**RECORDS FOR THE EXERCISE:**

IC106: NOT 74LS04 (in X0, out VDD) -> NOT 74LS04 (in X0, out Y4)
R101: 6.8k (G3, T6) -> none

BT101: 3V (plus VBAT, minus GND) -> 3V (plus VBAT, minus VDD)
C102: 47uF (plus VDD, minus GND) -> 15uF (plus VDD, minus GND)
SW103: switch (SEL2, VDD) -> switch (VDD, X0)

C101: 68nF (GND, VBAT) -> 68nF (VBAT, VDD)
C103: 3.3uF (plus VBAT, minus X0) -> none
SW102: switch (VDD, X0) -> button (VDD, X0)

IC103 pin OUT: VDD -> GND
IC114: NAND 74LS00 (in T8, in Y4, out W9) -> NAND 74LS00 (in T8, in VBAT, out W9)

---

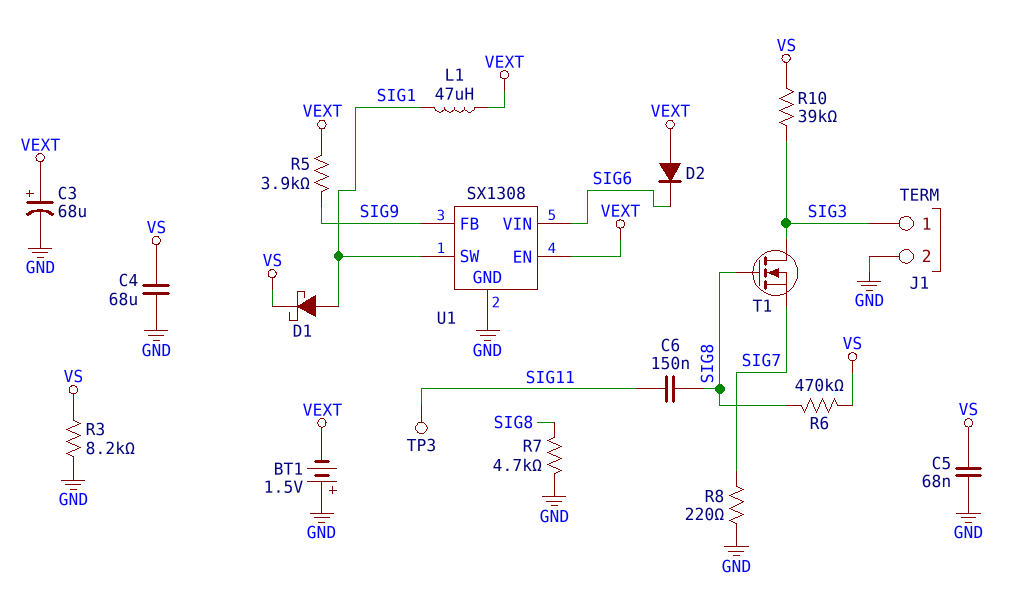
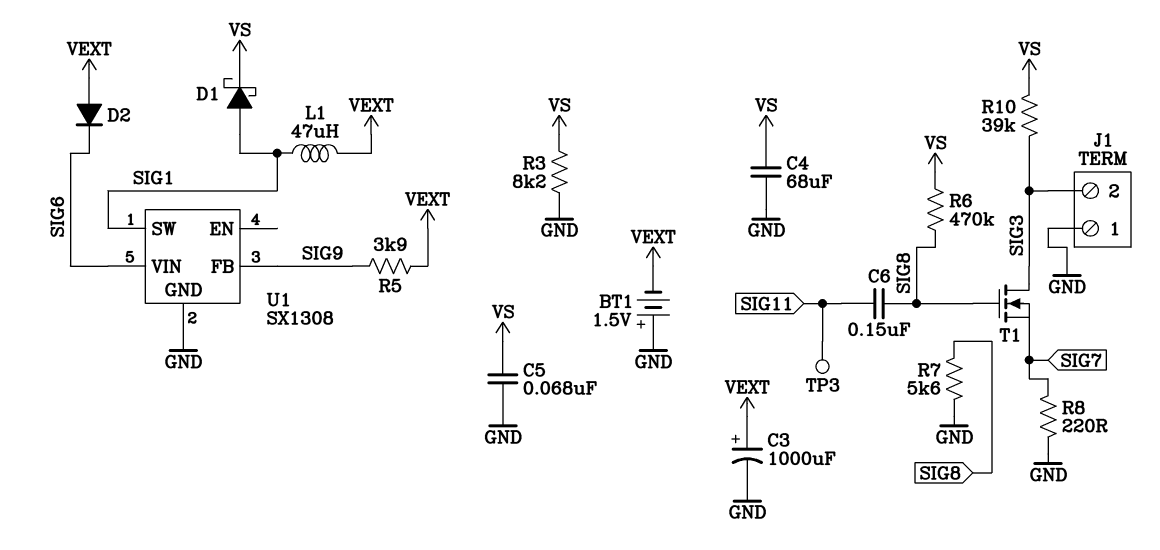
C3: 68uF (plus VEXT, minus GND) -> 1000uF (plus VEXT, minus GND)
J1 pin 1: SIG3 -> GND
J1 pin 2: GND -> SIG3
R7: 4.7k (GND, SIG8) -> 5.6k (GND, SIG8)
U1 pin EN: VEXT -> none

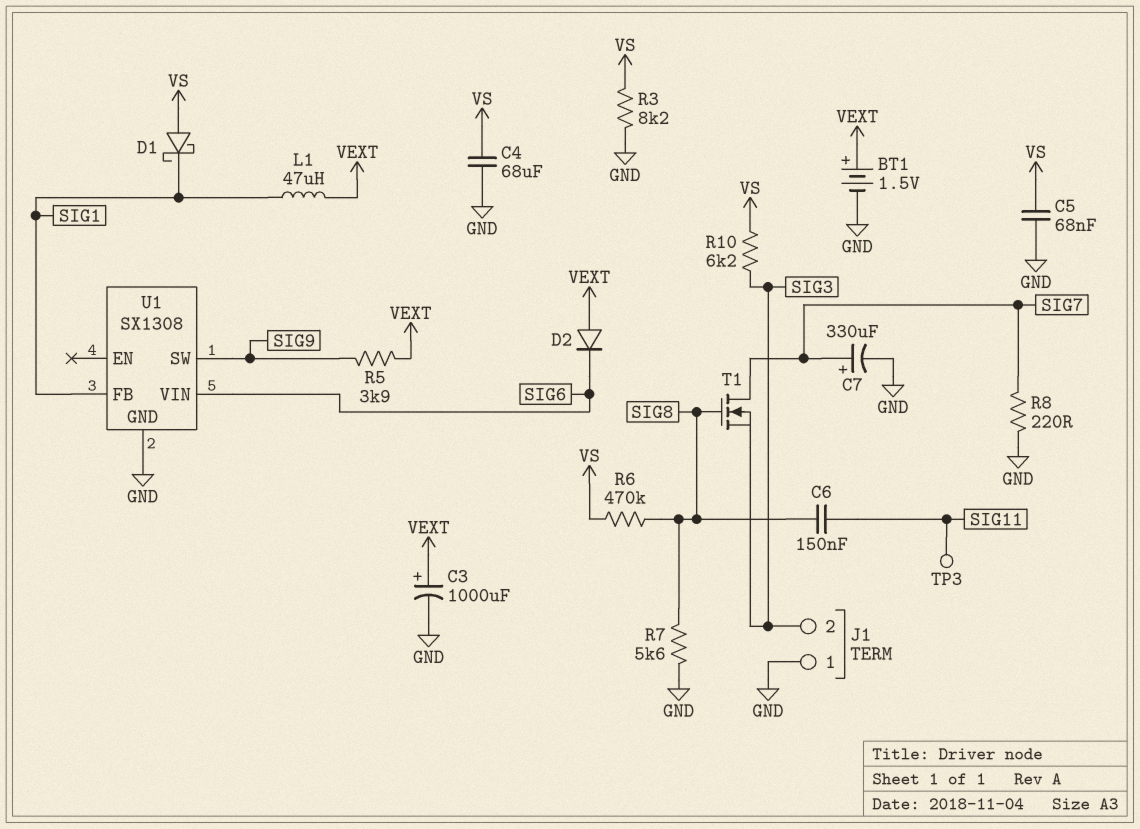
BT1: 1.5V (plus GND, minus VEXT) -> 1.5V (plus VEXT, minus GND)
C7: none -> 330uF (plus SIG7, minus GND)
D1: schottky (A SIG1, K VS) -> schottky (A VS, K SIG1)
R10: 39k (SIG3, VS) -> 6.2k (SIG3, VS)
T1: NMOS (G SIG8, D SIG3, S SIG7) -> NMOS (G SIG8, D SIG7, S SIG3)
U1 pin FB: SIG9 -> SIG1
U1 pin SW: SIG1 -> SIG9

**WHAT TO PRODUCE:**
Return exactly, and only, the lines above starting at the line that contains "IC106: NOT 74LS04" and ending at the line that contains "SW102: switch (VDD, X0) -> button (VDD, X0)".

**ANSWER BELOW:**
IC106: NOT 74LS04 (in X0, out VDD) -> NOT 74LS04 (in X0, out Y4)
R101: 6.8k (G3, T6) -> none

BT101: 3V (plus VBAT, minus GND) -> 3V (plus VBAT, minus VDD)
C102: 47uF (plus VDD, minus GND) -> 15uF (plus VDD, minus GND)
SW103: switch (SEL2, VDD) -> switch (VDD, X0)

C101: 68nF (GND, VBAT) -> 68nF (VBAT, VDD)
C103: 3.3uF (plus VBAT, minus X0) -> none
SW102: switch (VDD, X0) -> button (VDD, X0)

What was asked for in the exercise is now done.